▸ **PROBLEM STATEMENT**
Search the material for the string "brique", then return every line where it is found.

LISTED ENTRIES Start Marker

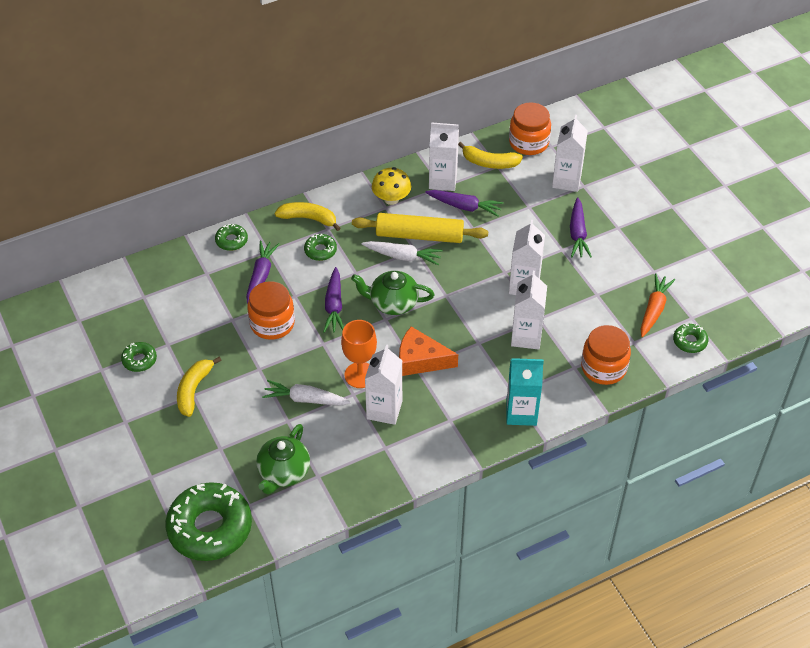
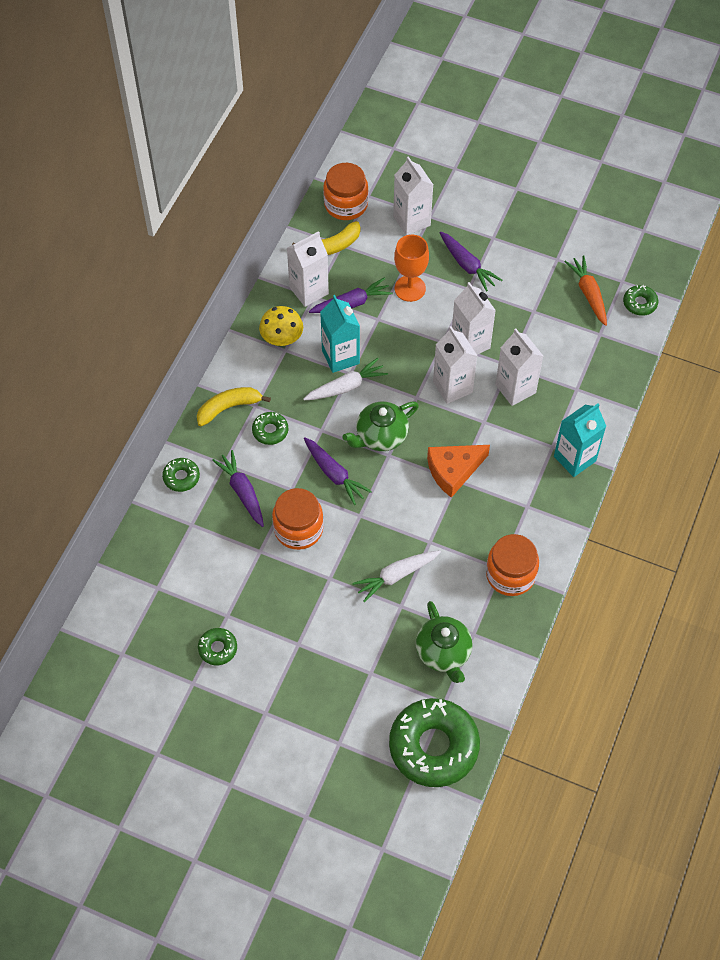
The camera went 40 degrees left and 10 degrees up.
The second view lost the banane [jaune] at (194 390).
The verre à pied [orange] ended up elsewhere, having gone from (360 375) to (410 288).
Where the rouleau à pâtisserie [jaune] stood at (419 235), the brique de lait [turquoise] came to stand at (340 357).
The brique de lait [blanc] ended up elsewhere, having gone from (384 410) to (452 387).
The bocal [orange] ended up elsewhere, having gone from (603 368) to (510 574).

LISTED ENTRIES End Marker

▸ **ANSWER SECTION**
Where the rouleau à pâtisserie [jaune] stood at (419 235), the brique de lait [turquoise] came to stand at (340 357).
The brique de lait [blanc] ended up elsewhere, having gone from (384 410) to (452 387).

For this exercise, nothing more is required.